→ PROBLEM STATEMENT
Of the entries below, return exactly those lines that fall between the one containing "brown lamp: 2 -> 1" and the one containing "yellow camera: 3 -> 1", the two end lines included.

→ TASK MATERIAL
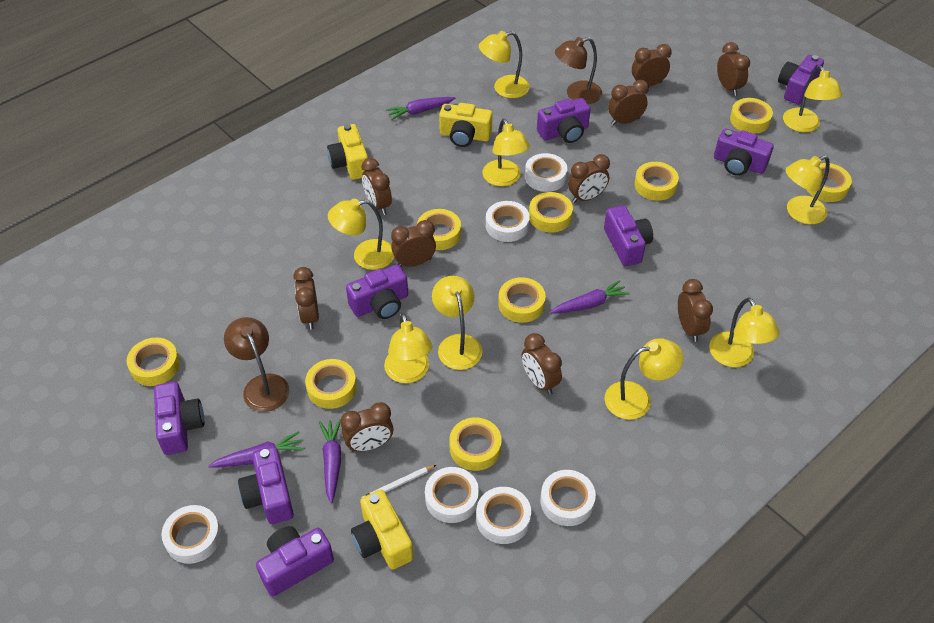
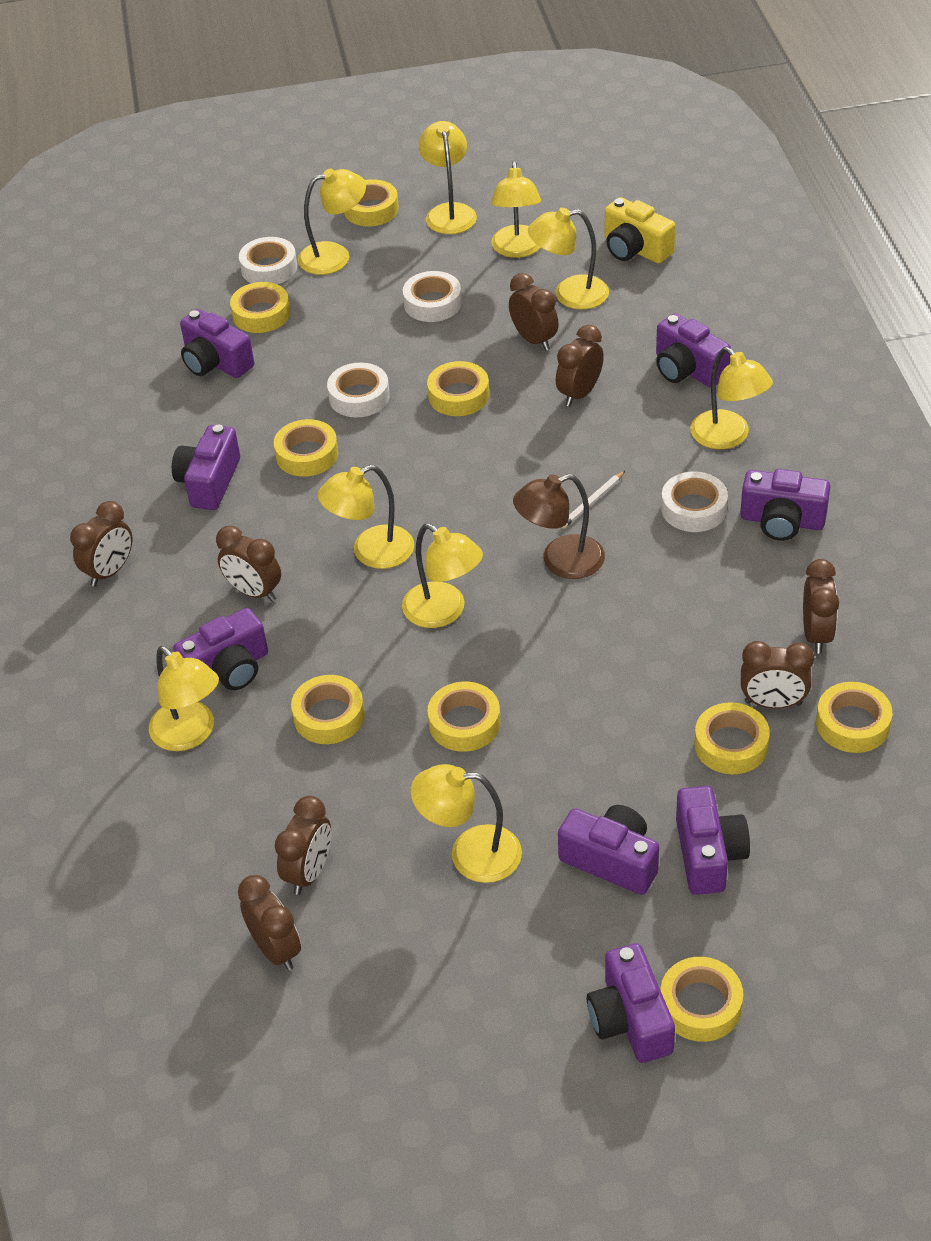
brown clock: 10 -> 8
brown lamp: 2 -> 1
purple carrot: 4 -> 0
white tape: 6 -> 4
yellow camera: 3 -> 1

...

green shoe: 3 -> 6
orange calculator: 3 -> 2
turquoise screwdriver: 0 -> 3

--

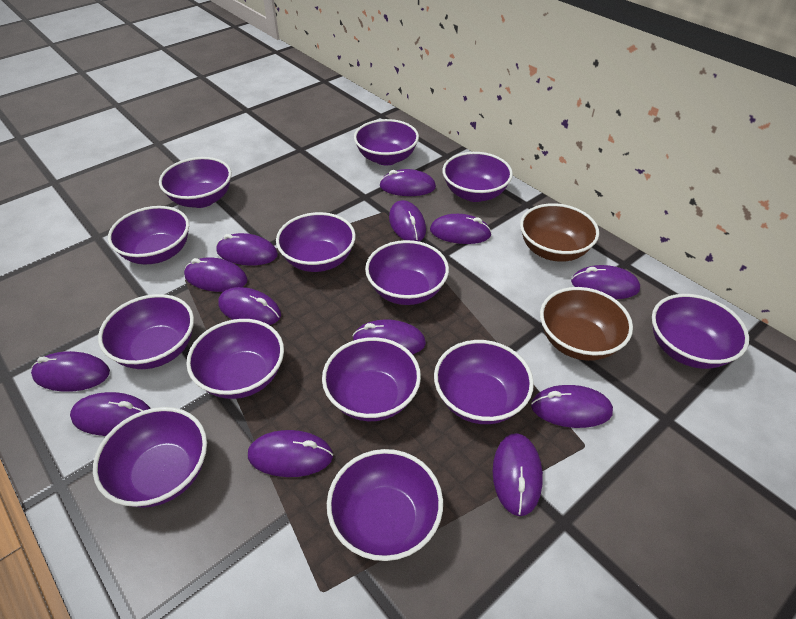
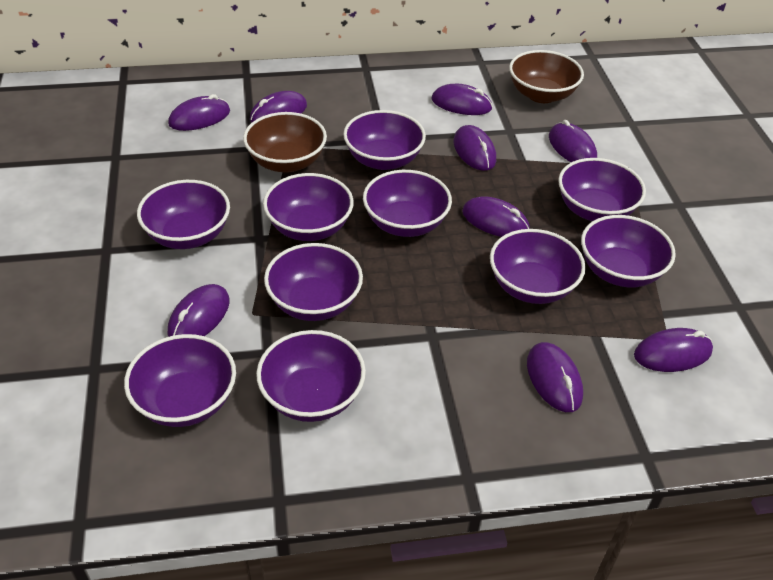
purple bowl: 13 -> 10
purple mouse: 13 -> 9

→ ANSWER BOX
brown lamp: 2 -> 1
purple carrot: 4 -> 0
white tape: 6 -> 4
yellow camera: 3 -> 1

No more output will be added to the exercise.